INSTRUCTIONS TO FOLLOW: Find the line that contains "(176, 335) = (539, 163): blue"; then retype it and each line after it, exactly, through the final line of the data below.

DATA BLOCK:
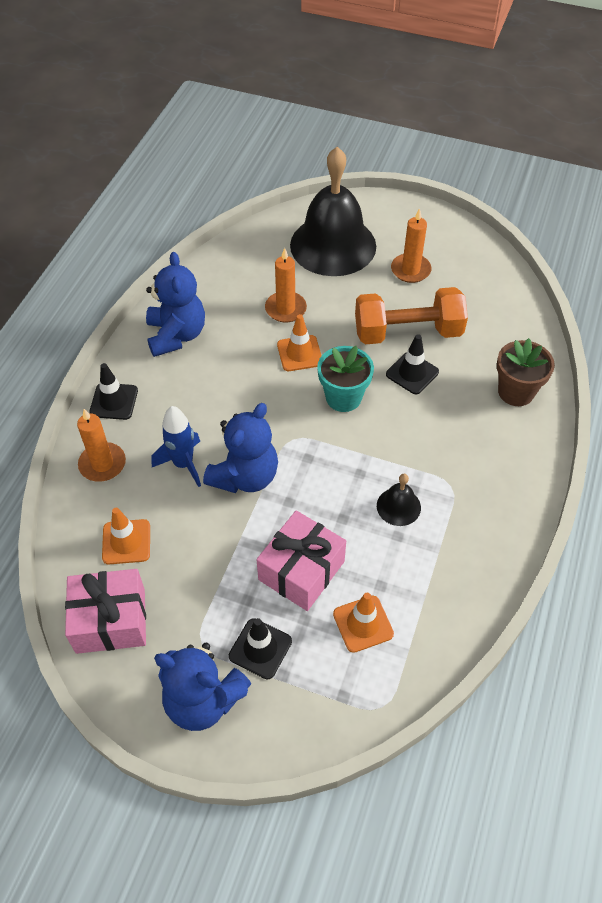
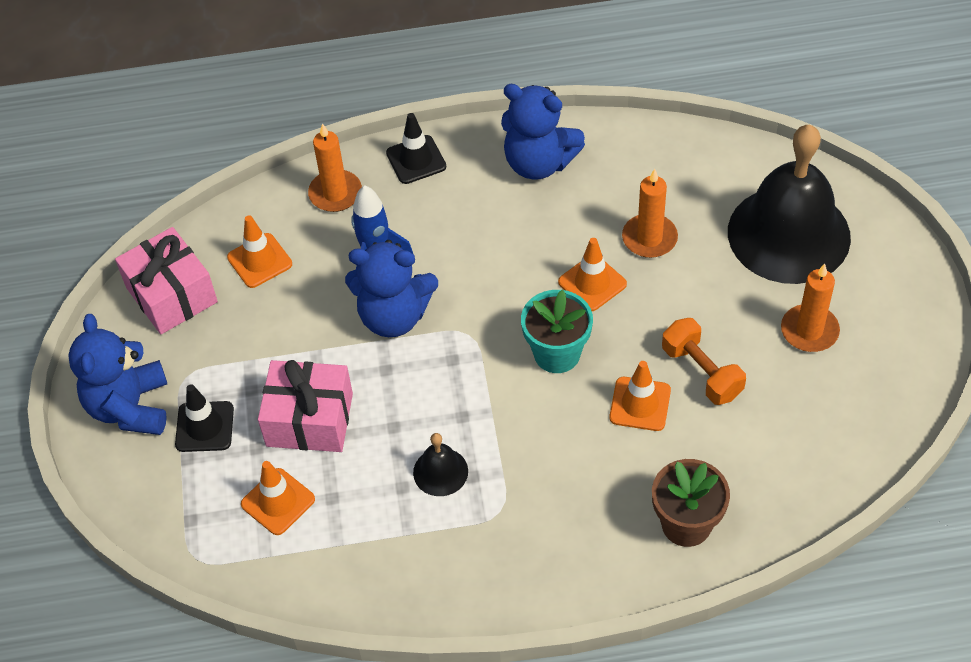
camera: 65 degrees right, 0 degrees up
(176, 335) = (539, 163): blue teddy bear -> blue teddy bear turned 60 degrees clockwise
(407, 332) = (702, 372): orange dumbbell -> orange dumbbell, size x0.63
(412, 373) = (640, 404): black traffic cone -> orange traffic cone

PROBLEM SOLUTION:
(176, 335) = (539, 163): blue teddy bear -> blue teddy bear turned 60 degrees clockwise
(407, 332) = (702, 372): orange dumbbell -> orange dumbbell, size x0.63
(412, 373) = (640, 404): black traffic cone -> orange traffic cone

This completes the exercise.